TASK DETAILS:
In the records below, repeat exactly the lines between the line holding "JP6 pin 1: 0V -> none" and the line holding "Q2: NPN 2N2222", inclusive, and drop the pictures.
** DATA LISTING follows **
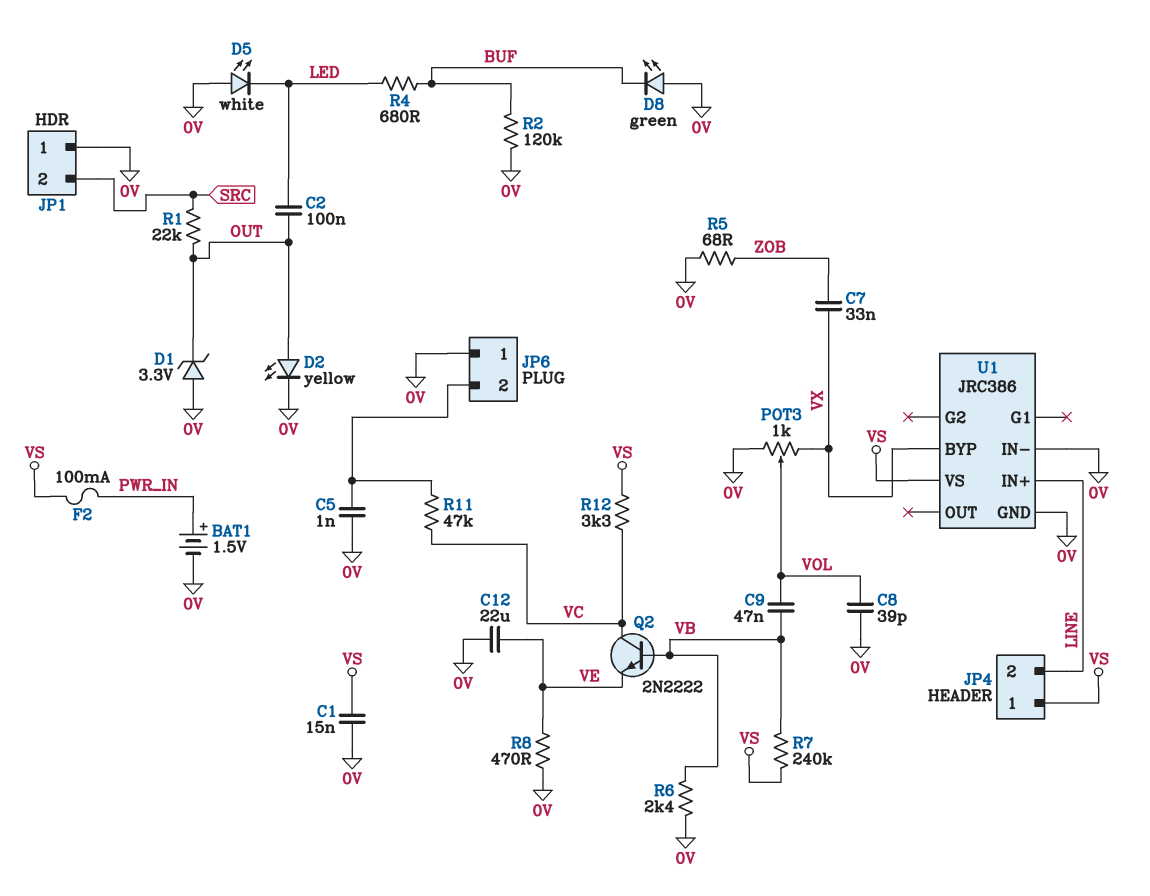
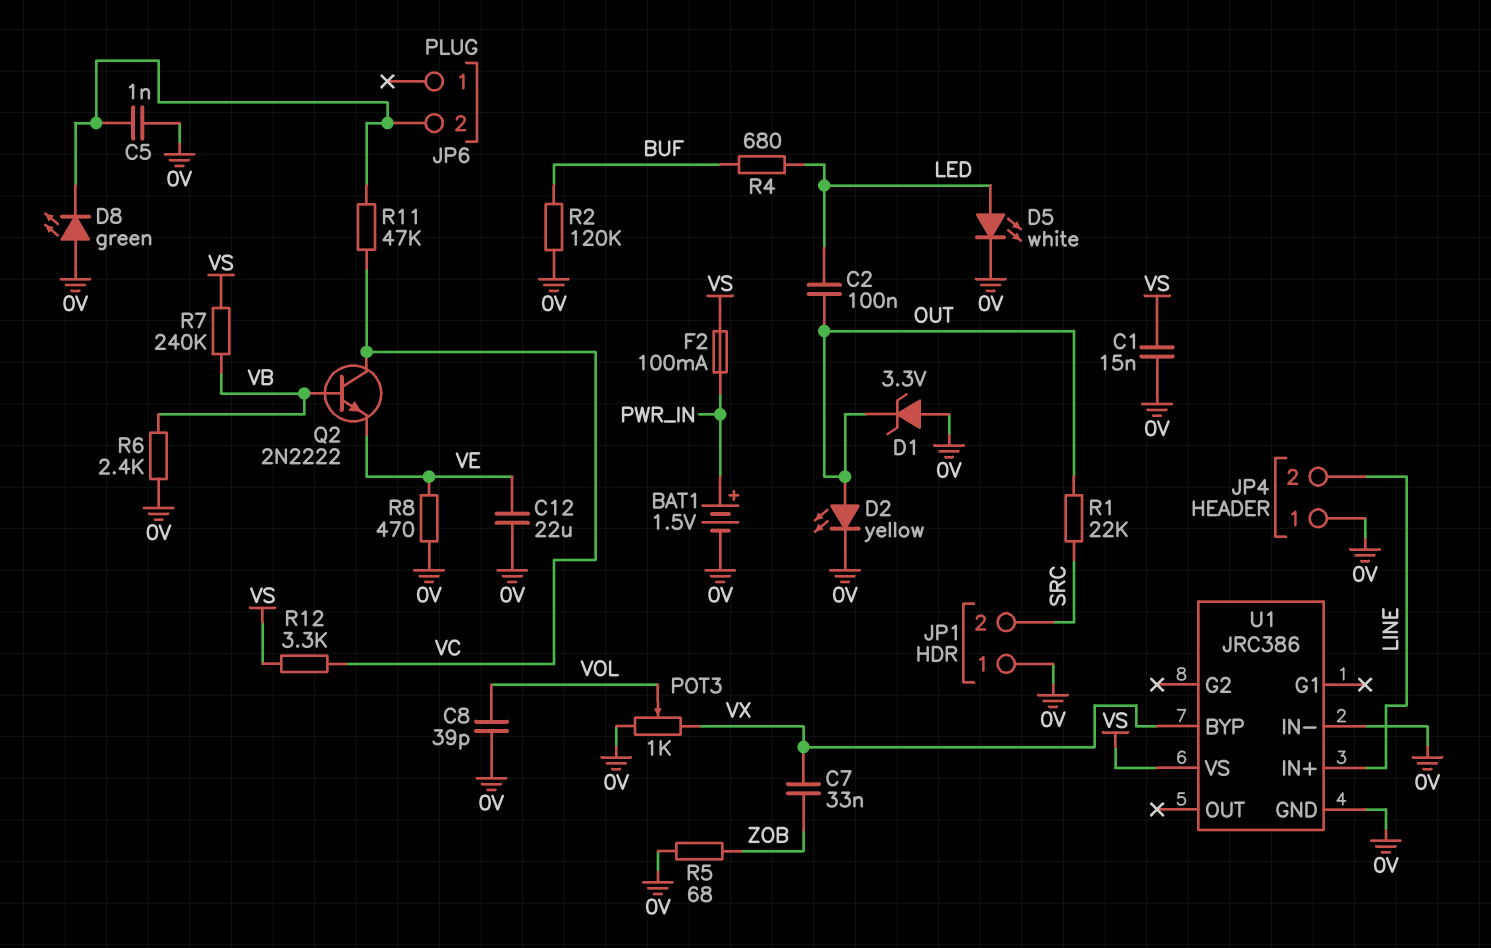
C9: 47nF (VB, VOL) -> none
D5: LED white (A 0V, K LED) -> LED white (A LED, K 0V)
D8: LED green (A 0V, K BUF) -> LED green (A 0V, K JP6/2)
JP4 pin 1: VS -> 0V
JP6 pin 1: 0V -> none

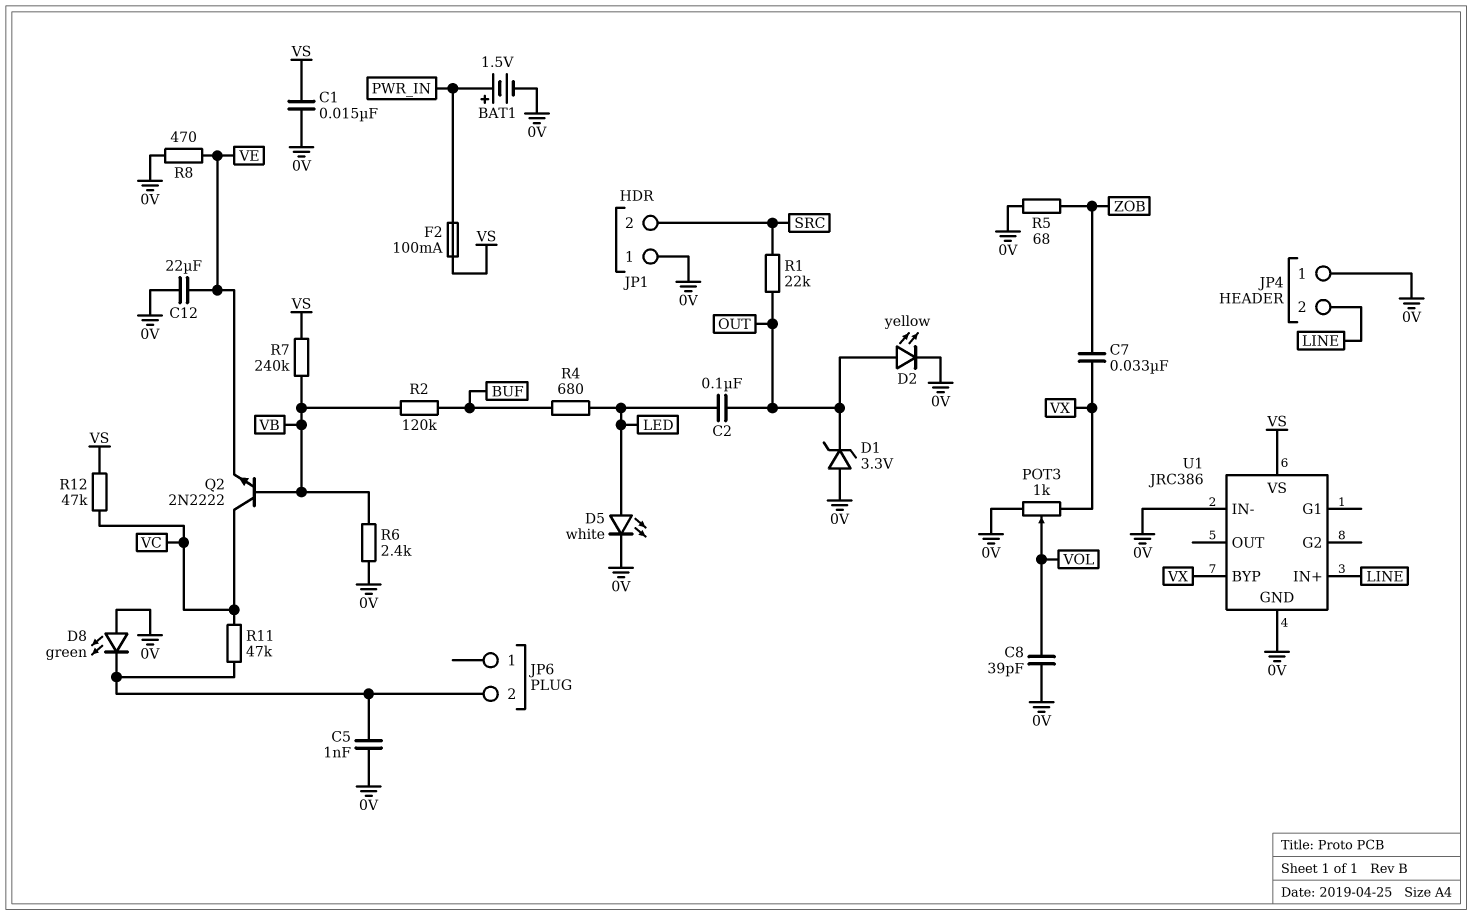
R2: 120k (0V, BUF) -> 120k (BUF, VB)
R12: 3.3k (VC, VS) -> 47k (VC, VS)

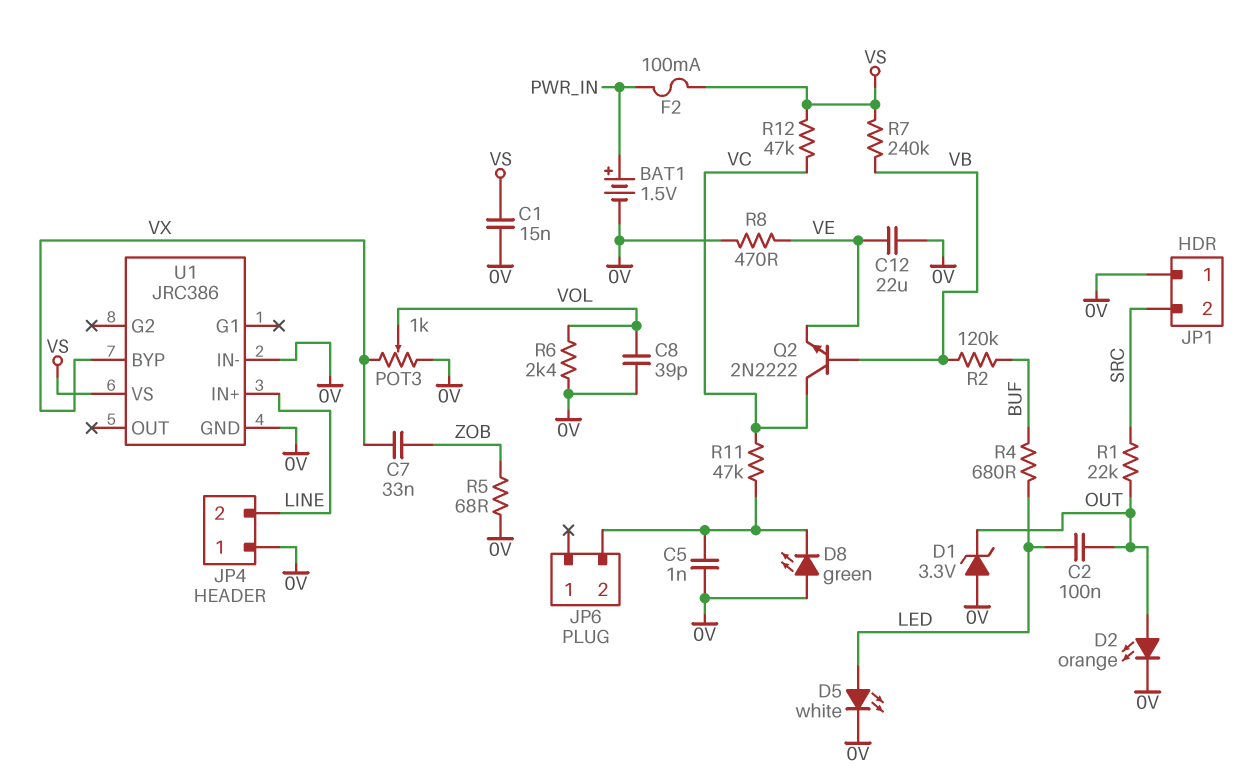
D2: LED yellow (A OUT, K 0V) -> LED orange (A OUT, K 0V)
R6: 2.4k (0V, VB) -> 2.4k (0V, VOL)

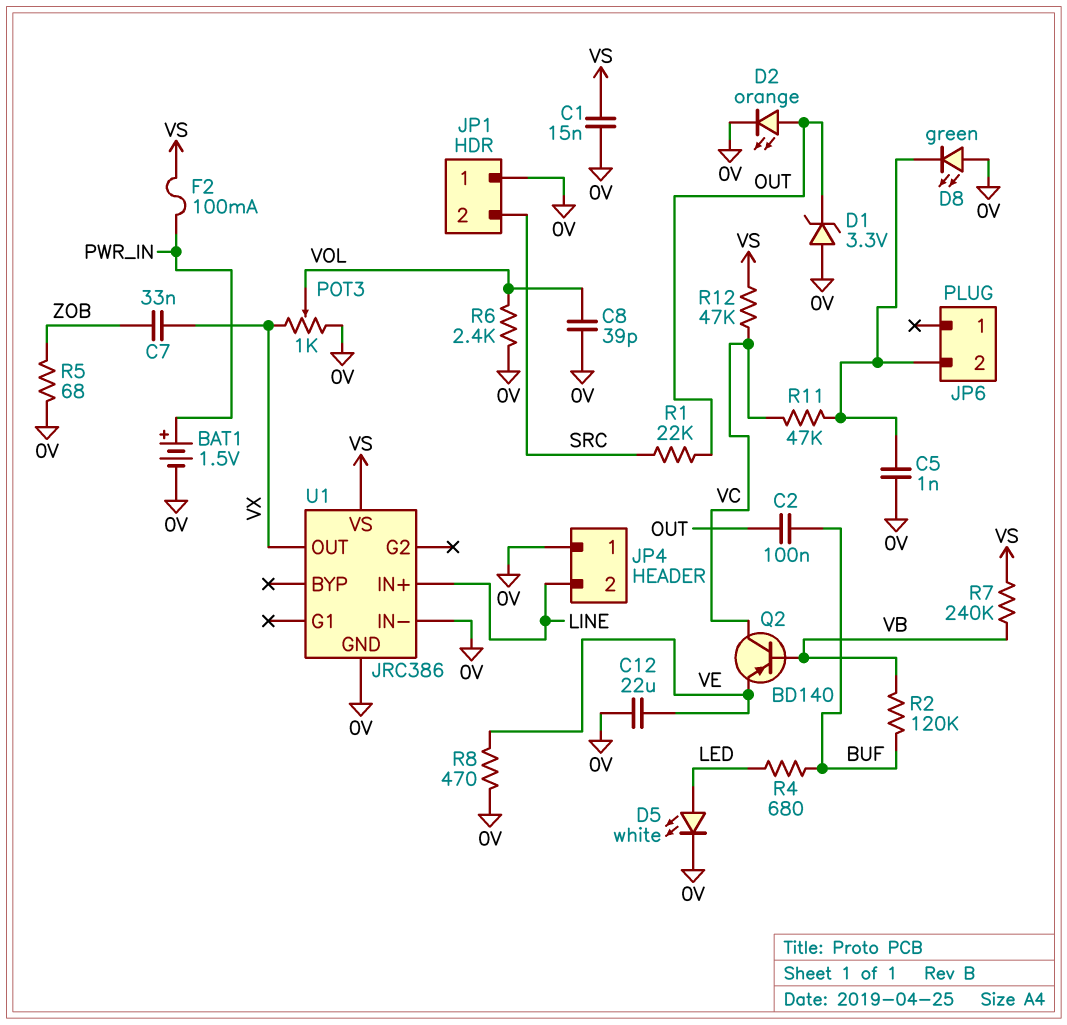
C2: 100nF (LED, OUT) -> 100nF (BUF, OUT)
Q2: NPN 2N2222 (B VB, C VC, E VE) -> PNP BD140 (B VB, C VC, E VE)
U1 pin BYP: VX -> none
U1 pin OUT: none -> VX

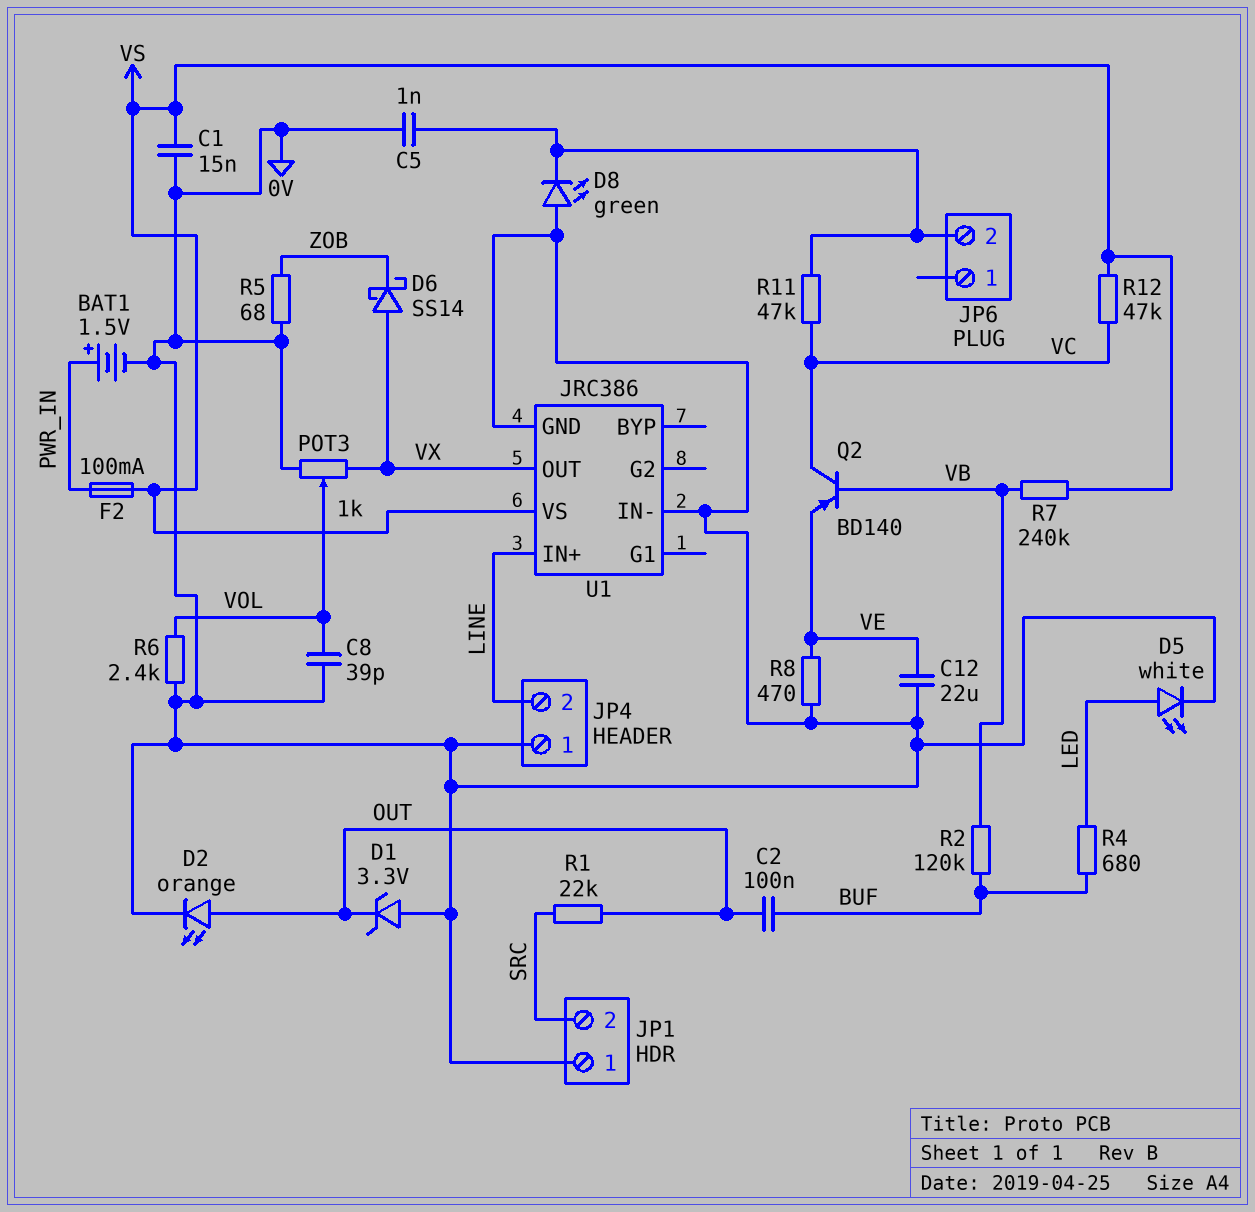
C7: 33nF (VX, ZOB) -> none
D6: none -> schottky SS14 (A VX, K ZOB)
** End of DATA LISTING **
YOUR RESPONSE:
JP6 pin 1: 0V -> none

R2: 120k (0V, BUF) -> 120k (BUF, VB)
R12: 3.3k (VC, VS) -> 47k (VC, VS)

D2: LED yellow (A OUT, K 0V) -> LED orange (A OUT, K 0V)
R6: 2.4k (0V, VB) -> 2.4k (0V, VOL)

C2: 100nF (LED, OUT) -> 100nF (BUF, OUT)
Q2: NPN 2N2222 (B VB, C VC, E VE) -> PNP BD140 (B VB, C VC, E VE)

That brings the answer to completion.